**Work instructions:**
Records follow. Select each line holding "carrot".

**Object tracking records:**
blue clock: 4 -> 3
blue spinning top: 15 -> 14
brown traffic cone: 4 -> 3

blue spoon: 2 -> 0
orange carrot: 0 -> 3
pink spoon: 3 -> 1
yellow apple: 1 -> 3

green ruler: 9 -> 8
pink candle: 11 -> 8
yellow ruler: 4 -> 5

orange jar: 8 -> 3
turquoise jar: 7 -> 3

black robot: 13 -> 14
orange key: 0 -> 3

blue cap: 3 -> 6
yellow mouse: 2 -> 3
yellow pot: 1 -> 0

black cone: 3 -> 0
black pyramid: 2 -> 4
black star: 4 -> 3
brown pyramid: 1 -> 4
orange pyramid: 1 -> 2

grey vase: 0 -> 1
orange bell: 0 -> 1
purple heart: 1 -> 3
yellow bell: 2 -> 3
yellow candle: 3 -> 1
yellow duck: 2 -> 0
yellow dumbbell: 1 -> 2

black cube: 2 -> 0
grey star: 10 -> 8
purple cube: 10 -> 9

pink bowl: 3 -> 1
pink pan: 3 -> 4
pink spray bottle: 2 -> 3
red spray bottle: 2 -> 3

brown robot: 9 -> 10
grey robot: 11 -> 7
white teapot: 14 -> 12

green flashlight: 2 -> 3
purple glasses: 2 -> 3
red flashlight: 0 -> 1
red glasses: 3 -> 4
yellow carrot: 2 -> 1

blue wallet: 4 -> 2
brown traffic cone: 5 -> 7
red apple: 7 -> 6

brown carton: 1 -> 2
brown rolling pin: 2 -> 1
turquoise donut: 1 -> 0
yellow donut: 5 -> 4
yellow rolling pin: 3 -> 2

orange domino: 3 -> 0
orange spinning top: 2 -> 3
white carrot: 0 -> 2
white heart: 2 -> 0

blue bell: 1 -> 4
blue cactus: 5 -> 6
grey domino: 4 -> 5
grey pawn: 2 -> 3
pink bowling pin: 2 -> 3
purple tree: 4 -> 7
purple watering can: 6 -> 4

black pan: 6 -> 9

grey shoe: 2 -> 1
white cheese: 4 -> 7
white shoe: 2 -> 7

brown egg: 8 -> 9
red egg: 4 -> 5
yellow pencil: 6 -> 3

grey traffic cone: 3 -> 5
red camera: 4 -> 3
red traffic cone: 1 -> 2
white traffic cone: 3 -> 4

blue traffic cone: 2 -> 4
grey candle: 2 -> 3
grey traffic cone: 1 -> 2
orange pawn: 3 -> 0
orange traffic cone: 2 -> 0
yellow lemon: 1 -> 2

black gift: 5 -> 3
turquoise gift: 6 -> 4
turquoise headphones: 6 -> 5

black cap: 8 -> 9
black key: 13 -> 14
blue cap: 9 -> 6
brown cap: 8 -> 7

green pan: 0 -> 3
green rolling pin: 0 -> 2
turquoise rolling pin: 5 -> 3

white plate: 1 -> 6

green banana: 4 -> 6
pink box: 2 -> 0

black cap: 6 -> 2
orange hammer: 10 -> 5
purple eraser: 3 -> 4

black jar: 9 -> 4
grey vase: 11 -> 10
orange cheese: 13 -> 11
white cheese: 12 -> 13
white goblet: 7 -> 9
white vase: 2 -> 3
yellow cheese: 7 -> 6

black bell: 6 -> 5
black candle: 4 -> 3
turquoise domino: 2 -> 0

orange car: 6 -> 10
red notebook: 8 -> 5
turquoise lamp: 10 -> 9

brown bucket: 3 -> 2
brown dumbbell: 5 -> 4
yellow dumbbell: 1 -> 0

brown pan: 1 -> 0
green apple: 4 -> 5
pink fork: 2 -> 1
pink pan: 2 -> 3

**Task response:**
orange carrot: 0 -> 3
yellow carrot: 2 -> 1
white carrot: 0 -> 2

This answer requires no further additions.